## [THE RECORDS]
————
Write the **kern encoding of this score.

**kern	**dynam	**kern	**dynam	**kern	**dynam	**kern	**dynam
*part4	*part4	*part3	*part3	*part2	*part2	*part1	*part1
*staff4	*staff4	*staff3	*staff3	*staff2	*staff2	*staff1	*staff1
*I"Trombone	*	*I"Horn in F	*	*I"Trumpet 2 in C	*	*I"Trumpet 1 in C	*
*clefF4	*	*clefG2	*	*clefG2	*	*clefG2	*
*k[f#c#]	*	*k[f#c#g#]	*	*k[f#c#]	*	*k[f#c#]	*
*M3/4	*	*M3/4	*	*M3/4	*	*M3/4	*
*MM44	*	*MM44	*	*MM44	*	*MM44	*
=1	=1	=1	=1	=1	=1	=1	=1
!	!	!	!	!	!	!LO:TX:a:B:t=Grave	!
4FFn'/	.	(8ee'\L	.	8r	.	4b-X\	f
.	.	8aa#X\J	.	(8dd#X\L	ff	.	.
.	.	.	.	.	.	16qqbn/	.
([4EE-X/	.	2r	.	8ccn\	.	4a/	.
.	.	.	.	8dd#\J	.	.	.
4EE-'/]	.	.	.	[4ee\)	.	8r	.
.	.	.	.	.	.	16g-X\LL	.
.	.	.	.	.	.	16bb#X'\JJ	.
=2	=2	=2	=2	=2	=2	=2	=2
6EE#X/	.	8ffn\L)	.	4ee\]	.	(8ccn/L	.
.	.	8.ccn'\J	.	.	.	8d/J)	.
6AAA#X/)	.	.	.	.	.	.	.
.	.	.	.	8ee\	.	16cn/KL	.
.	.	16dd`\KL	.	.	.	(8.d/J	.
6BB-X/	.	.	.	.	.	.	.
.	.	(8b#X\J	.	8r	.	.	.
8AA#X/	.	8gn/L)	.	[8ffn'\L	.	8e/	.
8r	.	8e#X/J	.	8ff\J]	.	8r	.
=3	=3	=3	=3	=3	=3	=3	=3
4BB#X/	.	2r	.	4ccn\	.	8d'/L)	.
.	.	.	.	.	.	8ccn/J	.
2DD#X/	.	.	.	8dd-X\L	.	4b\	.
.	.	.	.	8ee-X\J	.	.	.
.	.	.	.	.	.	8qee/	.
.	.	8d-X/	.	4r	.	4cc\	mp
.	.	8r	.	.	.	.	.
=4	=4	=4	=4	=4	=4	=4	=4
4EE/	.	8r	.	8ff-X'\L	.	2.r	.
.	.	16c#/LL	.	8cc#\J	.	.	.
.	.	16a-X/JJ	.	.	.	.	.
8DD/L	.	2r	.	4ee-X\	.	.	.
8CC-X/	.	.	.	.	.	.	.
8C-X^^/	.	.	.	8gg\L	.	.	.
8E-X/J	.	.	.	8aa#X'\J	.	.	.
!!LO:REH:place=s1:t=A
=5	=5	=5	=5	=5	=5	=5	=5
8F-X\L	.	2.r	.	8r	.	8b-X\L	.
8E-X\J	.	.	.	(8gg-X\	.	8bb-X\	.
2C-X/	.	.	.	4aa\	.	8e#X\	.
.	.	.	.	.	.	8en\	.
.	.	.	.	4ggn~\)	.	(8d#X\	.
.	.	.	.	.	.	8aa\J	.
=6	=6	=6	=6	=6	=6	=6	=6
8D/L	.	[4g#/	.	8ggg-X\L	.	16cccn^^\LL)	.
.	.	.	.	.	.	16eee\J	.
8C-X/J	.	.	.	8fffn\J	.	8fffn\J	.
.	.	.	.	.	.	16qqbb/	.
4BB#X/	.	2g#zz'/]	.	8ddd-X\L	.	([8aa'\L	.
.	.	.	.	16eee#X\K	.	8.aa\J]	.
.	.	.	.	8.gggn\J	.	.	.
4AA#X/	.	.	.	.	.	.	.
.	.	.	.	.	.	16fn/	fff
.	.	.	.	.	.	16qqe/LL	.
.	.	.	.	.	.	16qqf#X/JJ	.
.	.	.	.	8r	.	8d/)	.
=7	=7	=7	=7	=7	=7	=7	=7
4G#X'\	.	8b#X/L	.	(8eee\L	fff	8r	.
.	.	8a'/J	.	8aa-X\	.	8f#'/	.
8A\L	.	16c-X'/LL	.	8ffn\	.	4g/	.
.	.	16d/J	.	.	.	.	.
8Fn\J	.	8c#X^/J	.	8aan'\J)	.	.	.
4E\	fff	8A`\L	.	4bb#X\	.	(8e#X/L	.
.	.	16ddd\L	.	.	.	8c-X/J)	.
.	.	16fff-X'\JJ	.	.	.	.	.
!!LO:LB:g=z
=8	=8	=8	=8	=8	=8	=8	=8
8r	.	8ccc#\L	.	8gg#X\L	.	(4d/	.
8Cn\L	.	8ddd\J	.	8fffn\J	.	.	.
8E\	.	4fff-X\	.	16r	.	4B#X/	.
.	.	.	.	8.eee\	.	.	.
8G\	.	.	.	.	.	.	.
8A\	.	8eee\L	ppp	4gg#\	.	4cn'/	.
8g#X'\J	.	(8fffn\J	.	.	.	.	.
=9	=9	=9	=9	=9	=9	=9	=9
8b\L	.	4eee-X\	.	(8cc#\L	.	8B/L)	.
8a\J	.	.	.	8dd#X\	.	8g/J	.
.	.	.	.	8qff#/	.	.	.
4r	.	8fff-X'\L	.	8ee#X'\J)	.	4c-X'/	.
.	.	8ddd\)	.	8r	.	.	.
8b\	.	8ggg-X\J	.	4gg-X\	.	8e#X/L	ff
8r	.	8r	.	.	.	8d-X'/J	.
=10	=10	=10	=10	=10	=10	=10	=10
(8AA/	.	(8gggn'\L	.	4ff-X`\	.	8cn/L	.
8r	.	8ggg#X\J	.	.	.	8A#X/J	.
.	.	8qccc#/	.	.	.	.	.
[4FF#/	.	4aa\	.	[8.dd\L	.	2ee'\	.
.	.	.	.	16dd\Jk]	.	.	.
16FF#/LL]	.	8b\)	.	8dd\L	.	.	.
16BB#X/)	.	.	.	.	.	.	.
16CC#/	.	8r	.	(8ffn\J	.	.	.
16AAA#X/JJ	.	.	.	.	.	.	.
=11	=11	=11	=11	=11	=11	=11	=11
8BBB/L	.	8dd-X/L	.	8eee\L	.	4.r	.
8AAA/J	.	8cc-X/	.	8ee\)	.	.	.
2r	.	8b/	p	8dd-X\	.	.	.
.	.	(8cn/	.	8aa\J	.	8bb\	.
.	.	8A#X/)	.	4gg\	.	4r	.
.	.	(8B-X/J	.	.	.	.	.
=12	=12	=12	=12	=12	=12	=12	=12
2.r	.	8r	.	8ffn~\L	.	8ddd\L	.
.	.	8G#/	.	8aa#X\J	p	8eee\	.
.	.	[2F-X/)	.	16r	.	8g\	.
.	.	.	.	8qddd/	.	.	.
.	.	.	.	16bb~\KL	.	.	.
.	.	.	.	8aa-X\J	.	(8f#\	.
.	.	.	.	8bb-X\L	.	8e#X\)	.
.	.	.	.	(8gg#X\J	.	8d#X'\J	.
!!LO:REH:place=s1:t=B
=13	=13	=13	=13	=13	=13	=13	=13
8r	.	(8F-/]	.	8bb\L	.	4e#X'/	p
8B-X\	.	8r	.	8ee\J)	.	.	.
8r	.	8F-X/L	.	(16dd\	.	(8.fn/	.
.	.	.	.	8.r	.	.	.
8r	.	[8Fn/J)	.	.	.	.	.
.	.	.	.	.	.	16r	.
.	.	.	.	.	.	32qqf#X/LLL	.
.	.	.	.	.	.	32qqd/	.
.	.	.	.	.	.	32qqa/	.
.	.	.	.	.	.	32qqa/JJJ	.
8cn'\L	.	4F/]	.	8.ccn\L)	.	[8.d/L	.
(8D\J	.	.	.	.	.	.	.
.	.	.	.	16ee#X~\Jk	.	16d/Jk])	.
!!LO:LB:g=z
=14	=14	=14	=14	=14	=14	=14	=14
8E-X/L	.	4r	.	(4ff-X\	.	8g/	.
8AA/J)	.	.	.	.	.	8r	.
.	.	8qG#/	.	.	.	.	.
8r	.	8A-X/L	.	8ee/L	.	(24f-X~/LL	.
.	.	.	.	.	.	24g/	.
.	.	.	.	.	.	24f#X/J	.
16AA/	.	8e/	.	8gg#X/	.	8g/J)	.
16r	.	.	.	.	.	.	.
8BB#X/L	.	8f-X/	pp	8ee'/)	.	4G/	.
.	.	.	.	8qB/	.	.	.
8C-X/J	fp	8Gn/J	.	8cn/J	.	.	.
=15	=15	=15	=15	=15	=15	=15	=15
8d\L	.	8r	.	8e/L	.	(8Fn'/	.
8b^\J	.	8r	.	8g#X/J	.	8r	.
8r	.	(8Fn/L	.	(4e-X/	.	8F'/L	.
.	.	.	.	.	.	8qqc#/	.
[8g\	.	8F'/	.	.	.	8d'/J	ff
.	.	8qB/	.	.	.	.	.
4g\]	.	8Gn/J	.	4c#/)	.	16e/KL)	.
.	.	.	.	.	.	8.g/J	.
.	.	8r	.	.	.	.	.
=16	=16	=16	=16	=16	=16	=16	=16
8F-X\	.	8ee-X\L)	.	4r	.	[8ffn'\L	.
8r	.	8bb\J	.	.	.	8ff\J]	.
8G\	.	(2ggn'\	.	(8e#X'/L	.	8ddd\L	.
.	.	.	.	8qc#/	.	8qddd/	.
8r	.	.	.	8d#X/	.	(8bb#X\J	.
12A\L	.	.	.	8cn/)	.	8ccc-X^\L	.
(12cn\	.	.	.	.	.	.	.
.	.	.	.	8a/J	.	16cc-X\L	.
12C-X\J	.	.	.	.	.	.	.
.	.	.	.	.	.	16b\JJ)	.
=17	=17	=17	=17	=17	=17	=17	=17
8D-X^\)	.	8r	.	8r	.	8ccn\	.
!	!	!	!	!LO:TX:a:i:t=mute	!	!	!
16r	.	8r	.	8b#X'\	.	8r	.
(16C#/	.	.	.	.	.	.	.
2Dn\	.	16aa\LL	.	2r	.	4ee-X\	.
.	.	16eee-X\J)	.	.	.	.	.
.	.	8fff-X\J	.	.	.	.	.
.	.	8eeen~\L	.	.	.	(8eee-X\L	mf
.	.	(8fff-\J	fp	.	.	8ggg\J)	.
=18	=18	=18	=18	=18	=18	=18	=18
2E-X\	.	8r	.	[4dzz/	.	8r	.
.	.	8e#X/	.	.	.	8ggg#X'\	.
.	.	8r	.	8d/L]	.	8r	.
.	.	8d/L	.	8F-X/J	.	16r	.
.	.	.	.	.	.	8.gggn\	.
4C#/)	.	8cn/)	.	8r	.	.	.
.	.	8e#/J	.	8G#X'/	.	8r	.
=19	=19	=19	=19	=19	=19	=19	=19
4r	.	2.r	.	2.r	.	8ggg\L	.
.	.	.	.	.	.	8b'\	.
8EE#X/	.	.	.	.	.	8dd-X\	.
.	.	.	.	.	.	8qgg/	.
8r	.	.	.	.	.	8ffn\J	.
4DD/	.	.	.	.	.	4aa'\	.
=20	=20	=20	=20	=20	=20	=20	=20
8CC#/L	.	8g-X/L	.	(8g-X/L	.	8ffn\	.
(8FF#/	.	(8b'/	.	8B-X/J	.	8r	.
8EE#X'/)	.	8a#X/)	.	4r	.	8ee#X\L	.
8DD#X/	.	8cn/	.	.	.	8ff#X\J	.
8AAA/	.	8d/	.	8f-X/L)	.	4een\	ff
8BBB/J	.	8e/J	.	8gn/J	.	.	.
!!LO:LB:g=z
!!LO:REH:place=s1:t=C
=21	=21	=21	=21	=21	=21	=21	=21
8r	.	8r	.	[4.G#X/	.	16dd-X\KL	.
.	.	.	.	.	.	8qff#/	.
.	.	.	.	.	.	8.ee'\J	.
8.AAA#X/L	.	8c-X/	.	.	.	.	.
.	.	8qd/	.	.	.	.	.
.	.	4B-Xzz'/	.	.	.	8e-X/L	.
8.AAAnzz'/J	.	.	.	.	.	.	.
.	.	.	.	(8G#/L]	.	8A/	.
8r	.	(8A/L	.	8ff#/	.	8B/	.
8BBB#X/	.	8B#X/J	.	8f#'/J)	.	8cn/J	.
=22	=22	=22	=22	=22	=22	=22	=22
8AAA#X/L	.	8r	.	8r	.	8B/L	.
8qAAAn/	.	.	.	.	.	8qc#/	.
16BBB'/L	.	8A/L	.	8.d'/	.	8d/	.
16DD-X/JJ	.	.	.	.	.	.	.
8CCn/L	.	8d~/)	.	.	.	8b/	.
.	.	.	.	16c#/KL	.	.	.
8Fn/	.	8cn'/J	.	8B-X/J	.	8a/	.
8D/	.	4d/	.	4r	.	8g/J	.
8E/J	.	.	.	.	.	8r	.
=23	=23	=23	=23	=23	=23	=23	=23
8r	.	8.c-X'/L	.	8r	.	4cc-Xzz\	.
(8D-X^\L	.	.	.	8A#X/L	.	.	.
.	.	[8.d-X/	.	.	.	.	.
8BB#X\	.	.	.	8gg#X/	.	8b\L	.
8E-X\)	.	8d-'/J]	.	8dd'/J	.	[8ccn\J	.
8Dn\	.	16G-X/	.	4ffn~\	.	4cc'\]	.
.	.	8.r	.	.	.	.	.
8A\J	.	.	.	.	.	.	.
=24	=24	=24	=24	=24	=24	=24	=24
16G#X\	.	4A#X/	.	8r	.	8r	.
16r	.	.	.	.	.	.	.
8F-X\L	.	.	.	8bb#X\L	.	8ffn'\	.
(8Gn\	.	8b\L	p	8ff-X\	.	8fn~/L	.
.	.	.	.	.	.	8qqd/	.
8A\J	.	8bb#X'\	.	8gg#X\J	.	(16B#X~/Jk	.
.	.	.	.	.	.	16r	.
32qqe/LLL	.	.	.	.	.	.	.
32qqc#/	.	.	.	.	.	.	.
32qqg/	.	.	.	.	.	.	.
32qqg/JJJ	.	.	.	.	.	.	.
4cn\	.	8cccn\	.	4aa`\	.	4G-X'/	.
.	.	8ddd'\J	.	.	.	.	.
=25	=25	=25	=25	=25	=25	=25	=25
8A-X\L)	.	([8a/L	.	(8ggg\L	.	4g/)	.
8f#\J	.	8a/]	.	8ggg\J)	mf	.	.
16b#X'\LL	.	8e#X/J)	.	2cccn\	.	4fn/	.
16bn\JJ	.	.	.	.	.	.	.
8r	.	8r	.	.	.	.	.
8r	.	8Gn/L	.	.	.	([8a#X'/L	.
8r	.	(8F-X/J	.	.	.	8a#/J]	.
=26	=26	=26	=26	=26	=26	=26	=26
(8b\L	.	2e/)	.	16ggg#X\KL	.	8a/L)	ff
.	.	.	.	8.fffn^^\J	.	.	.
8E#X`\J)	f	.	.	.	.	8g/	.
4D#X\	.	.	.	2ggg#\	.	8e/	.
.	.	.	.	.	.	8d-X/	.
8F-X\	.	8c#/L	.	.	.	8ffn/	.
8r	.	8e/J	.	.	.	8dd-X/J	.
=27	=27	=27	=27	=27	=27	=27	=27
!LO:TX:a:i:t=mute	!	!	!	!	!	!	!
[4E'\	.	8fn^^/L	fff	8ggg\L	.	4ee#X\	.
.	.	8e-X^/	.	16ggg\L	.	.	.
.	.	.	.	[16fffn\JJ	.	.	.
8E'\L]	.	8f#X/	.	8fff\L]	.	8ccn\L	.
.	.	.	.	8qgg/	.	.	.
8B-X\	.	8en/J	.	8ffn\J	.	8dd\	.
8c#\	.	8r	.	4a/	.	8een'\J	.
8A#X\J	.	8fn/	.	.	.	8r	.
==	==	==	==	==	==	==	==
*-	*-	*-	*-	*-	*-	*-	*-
————
Find every line above that contains the string "place", matching case exactly, and copy each of those lines.

!!LO:REH:place=s1:t=A
!!LO:REH:place=s1:t=B
!!LO:REH:place=s1:t=C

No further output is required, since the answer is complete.